───── PROVIDED DATA

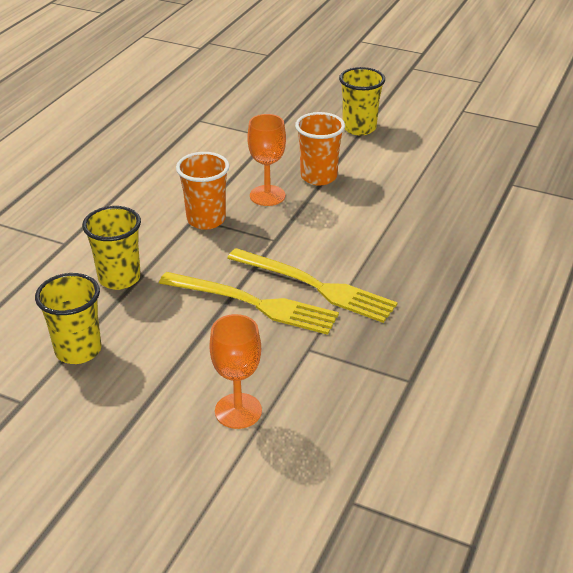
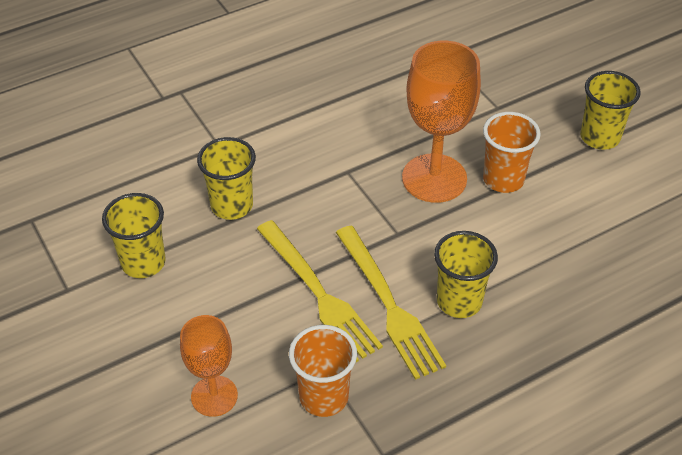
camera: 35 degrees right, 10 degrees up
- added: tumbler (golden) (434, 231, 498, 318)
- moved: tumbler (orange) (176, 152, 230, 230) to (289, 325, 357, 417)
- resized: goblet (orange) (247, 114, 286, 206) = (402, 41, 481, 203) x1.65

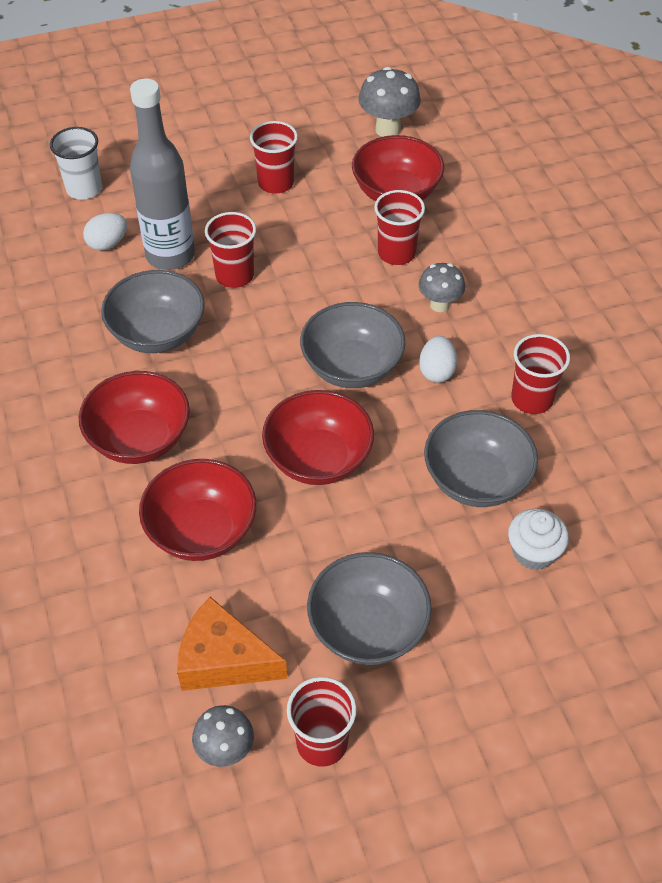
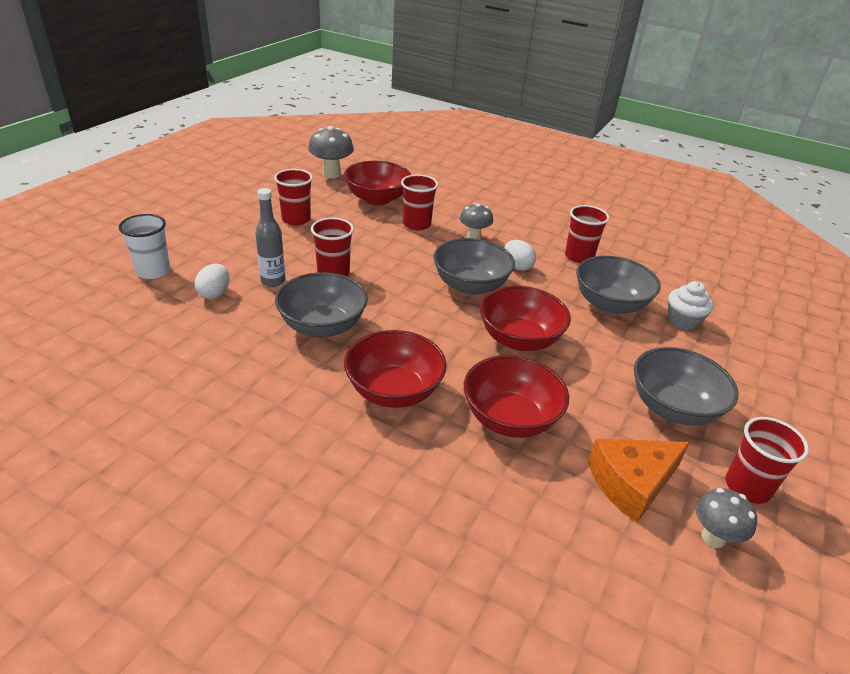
camera: 45 degrees left, 15 degrees down
- resized: drink bottle (ash-grey) (130, 79, 195, 270) = (255, 188, 285, 287) x0.57

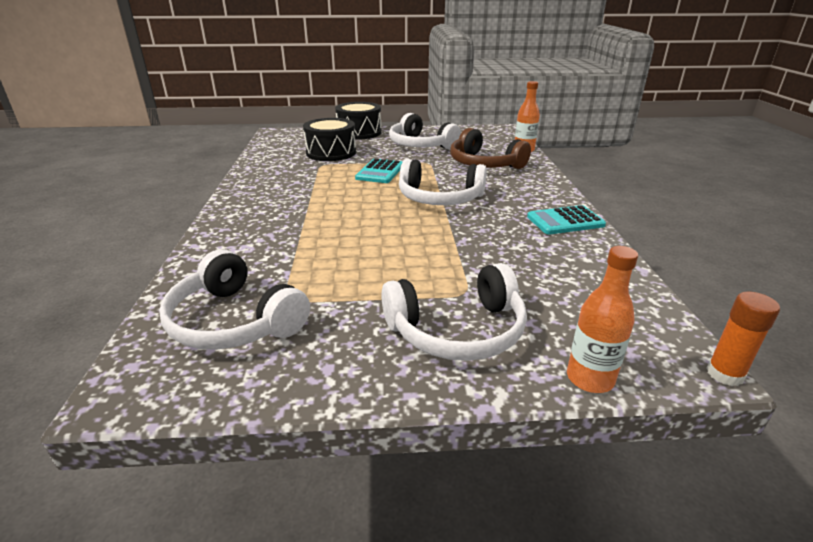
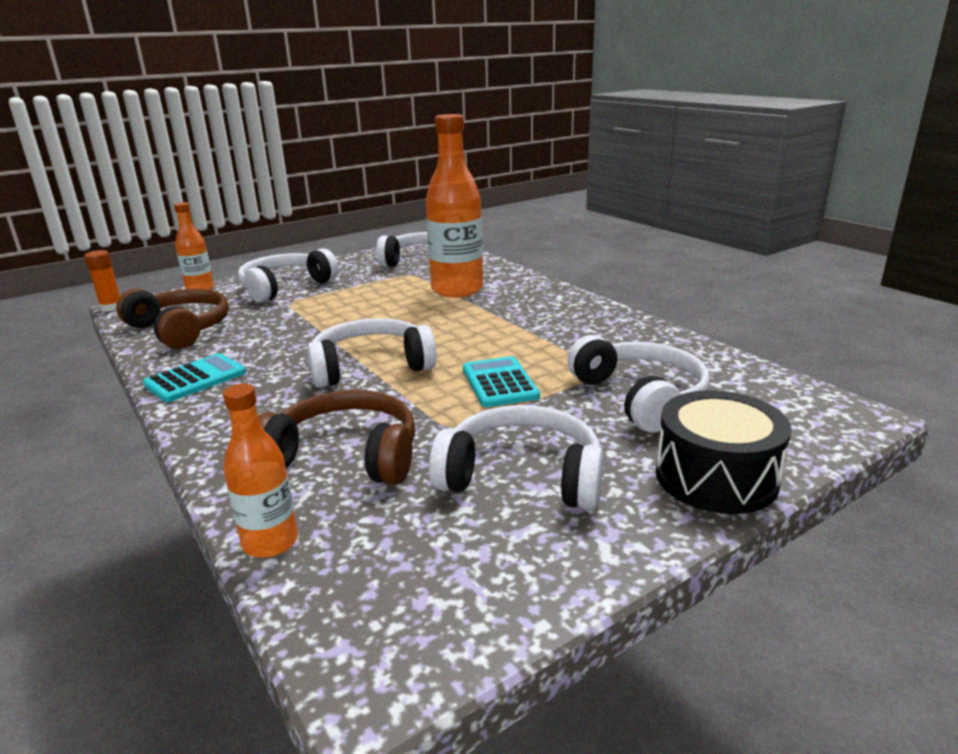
camera: 150 degrees right, 5 degrees down
- added: headset (dark brown) (116, 288, 229, 349)
- added: drink bottle (orange) (426, 114, 483, 298)
- replaced: drum (ebony) (303, 118, 356, 161) to headset (snow-white) (567, 335, 710, 433)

──────────

**YOUR GOAL**
Every record above, copied exactly and without a single picture, makes up the answer.

**REPLY TO THE TASK**
camera: 35 degrees right, 10 degrees up
- added: tumbler (golden) (434, 231, 498, 318)
- moved: tumbler (orange) (176, 152, 230, 230) to (289, 325, 357, 417)
- resized: goblet (orange) (247, 114, 286, 206) = (402, 41, 481, 203) x1.65

camera: 45 degrees left, 15 degrees down
- resized: drink bottle (ash-grey) (130, 79, 195, 270) = (255, 188, 285, 287) x0.57

camera: 150 degrees right, 5 degrees down
- added: headset (dark brown) (116, 288, 229, 349)
- added: drink bottle (orange) (426, 114, 483, 298)
- replaced: drum (ebony) (303, 118, 356, 161) to headset (snow-white) (567, 335, 710, 433)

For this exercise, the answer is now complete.